Data excerpts
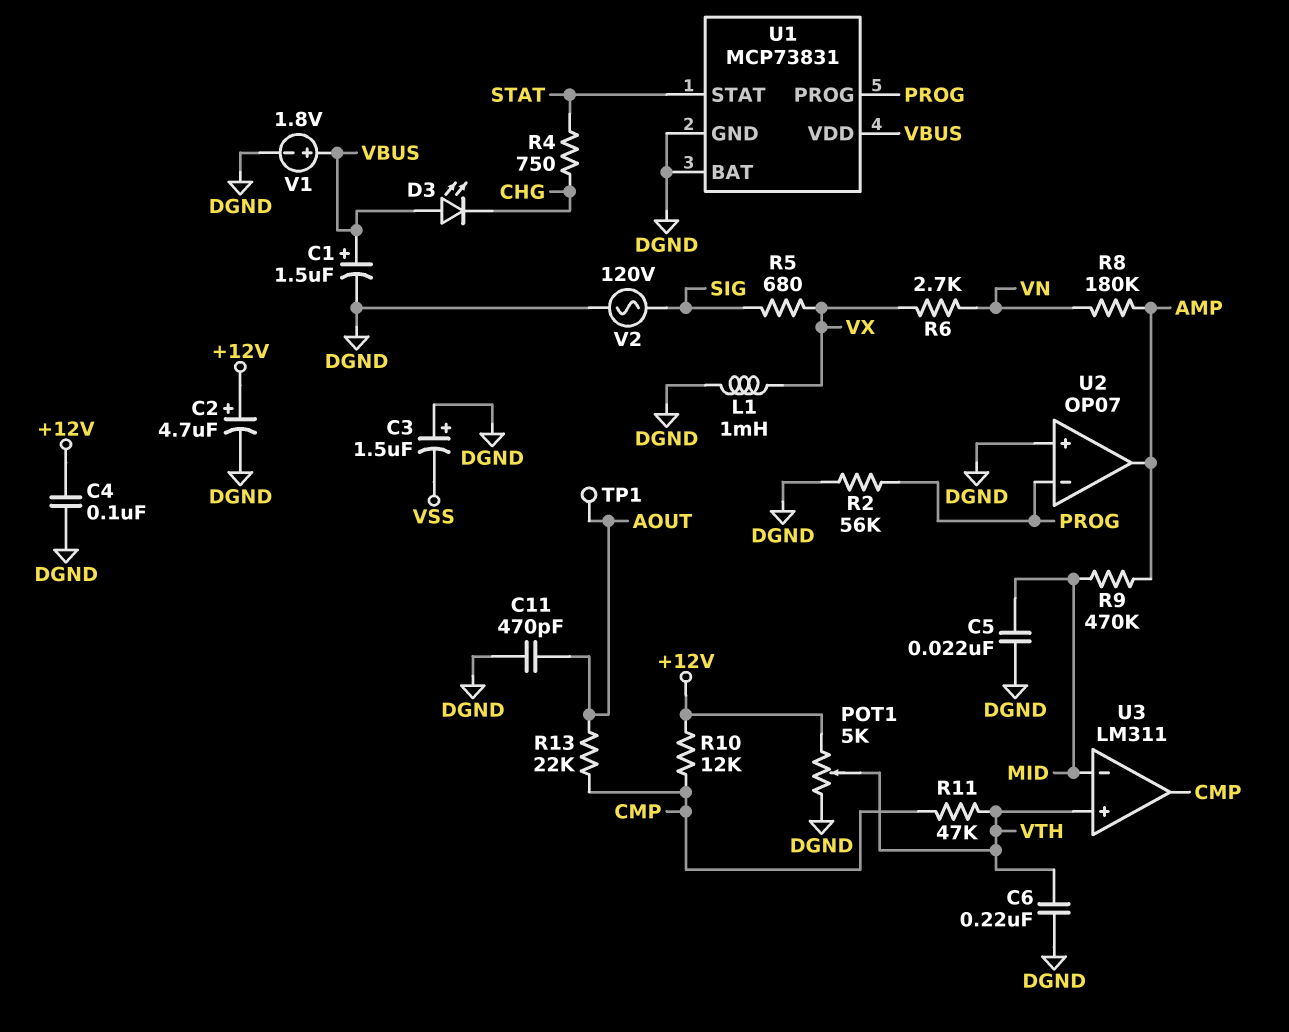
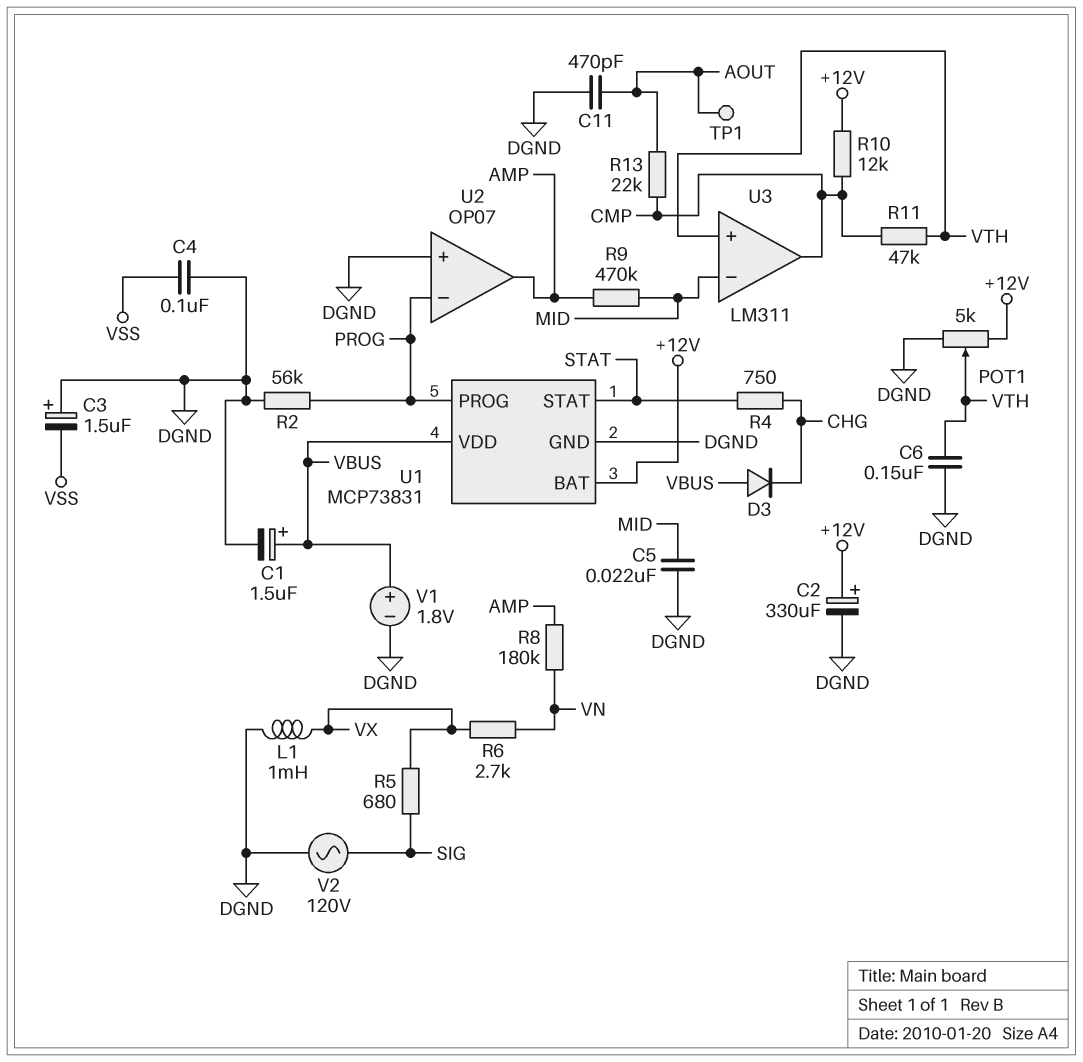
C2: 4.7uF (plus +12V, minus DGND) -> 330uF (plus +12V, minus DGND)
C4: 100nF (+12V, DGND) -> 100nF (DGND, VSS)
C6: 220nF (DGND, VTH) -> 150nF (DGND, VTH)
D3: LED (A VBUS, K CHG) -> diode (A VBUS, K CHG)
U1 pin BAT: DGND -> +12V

==

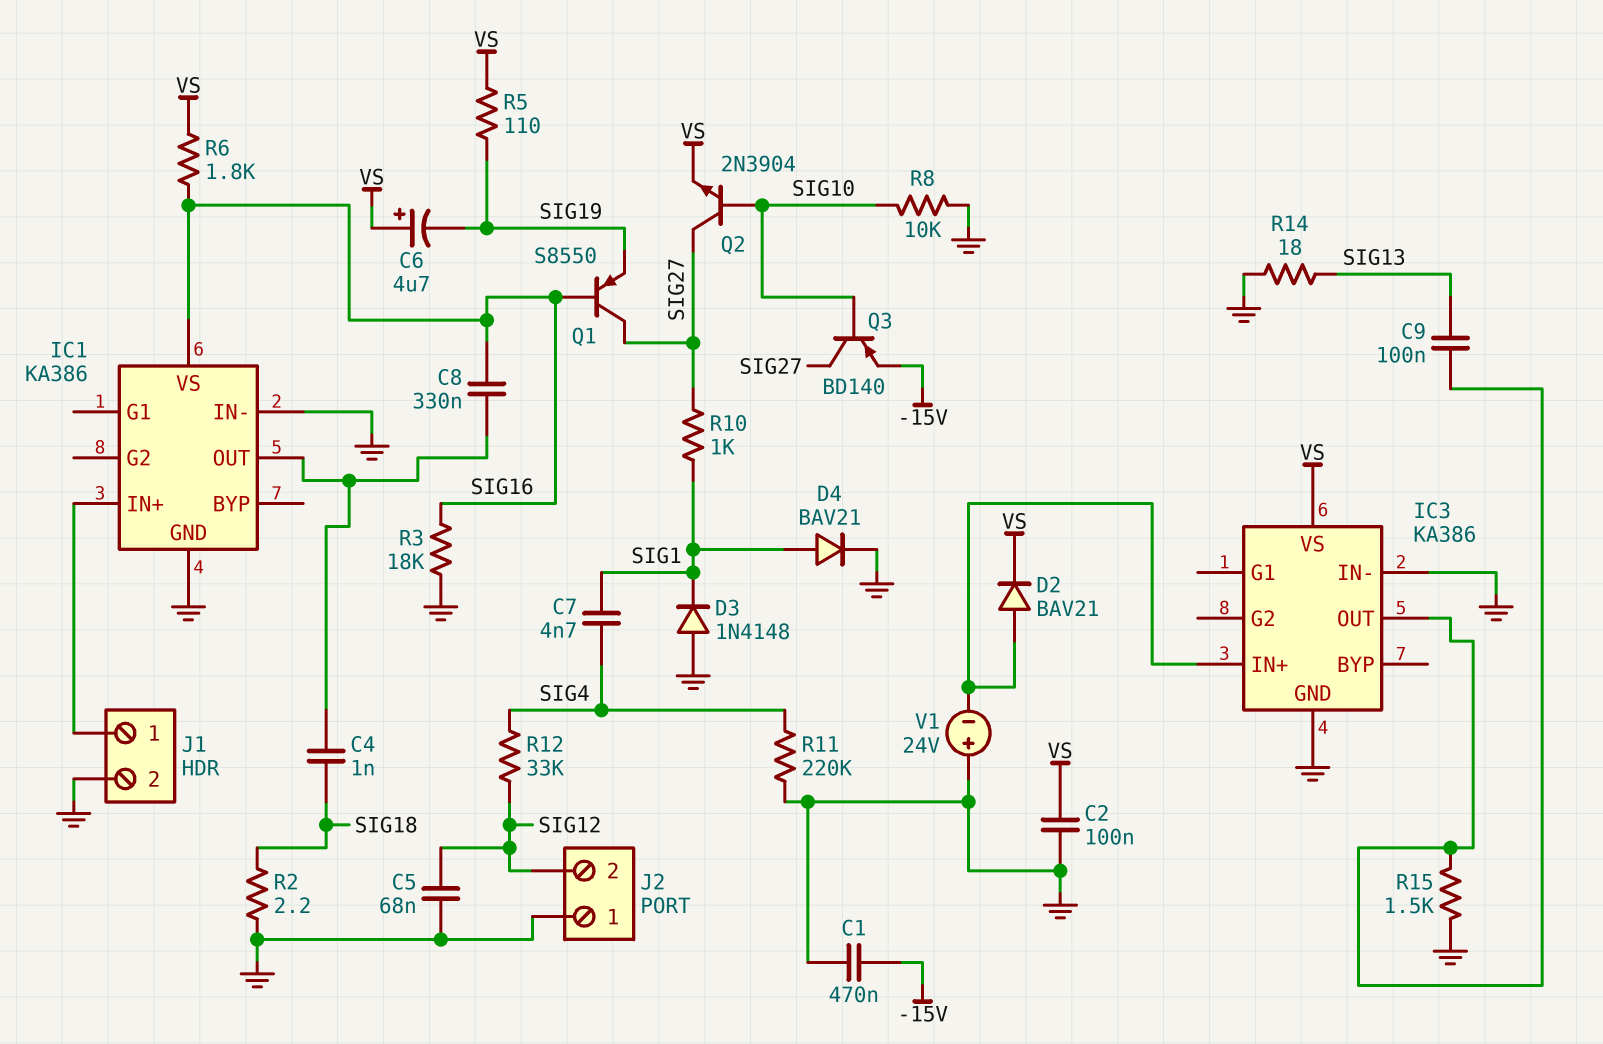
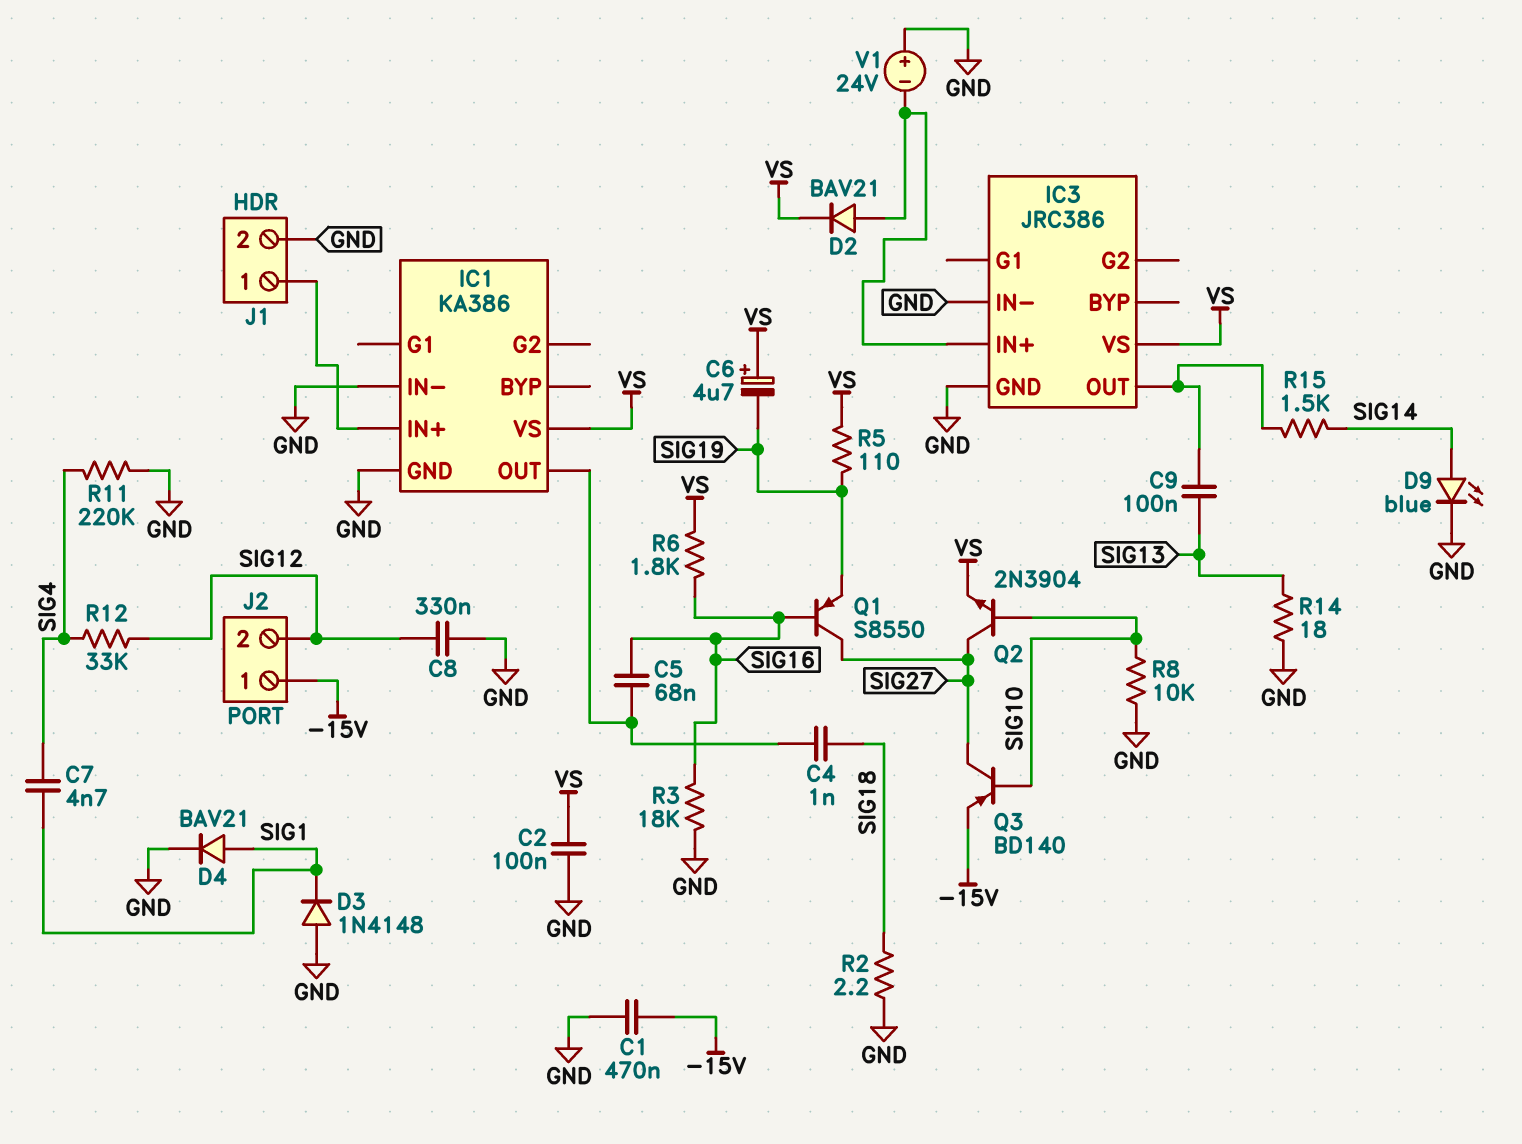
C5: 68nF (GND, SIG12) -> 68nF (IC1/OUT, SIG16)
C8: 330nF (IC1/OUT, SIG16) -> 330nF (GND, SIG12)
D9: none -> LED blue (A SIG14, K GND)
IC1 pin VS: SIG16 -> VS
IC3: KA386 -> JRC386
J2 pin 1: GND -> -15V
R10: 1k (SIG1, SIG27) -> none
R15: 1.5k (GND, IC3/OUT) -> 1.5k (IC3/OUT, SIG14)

---

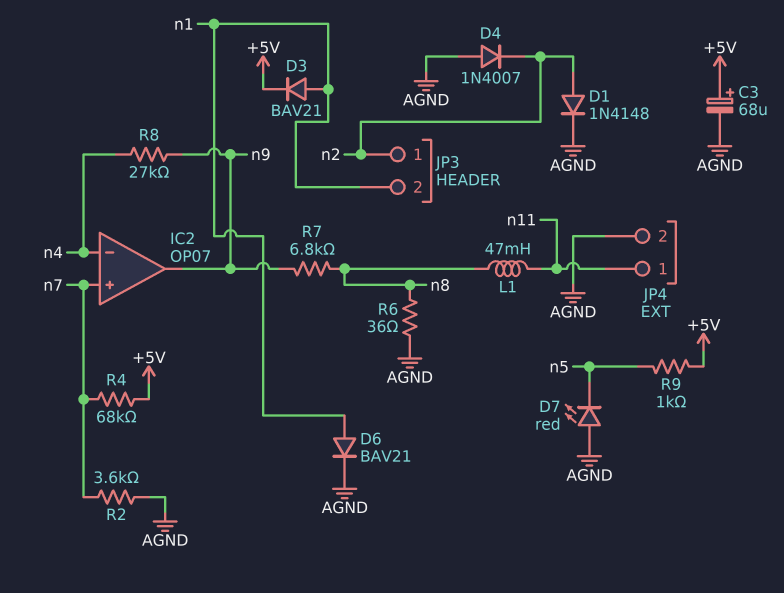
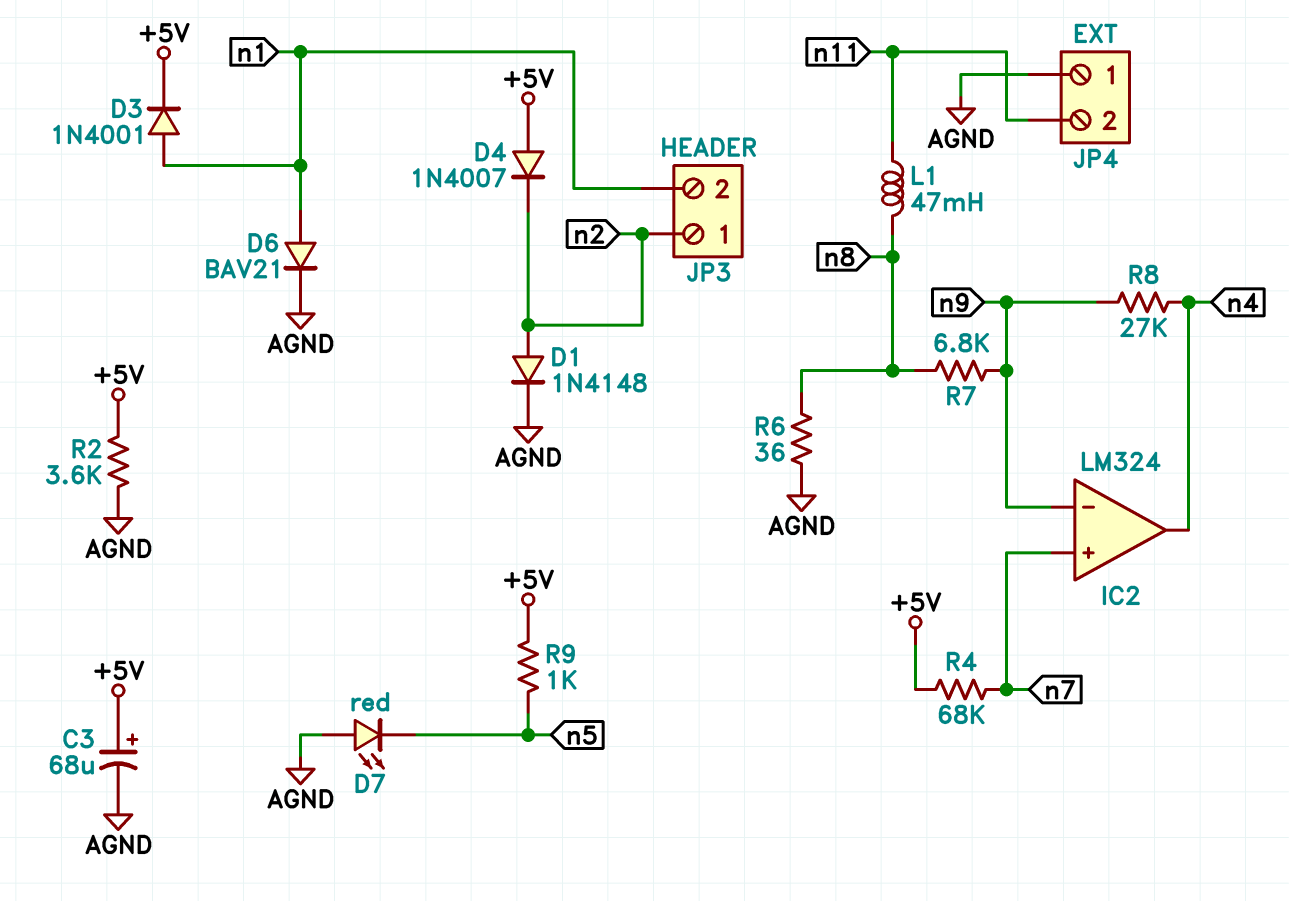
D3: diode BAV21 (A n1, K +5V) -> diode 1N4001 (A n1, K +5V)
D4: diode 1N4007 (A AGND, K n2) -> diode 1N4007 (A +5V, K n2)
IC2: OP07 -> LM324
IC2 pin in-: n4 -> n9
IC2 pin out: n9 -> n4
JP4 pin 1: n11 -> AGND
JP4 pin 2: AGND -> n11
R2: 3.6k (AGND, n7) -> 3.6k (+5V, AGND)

— EXERCISE AIM —
Copy the stretch of the records above that runs from the line with "C2: 4.7uF (plus" through the line with "U1 pin BAT: DGND -> +12V". Both end lines belong in the copy, and nothing else does.

— OUTPUT FOR THIS EXERCISE —
C2: 4.7uF (plus +12V, minus DGND) -> 330uF (plus +12V, minus DGND)
C4: 100nF (+12V, DGND) -> 100nF (DGND, VSS)
C6: 220nF (DGND, VTH) -> 150nF (DGND, VTH)
D3: LED (A VBUS, K CHG) -> diode (A VBUS, K CHG)
U1 pin BAT: DGND -> +12V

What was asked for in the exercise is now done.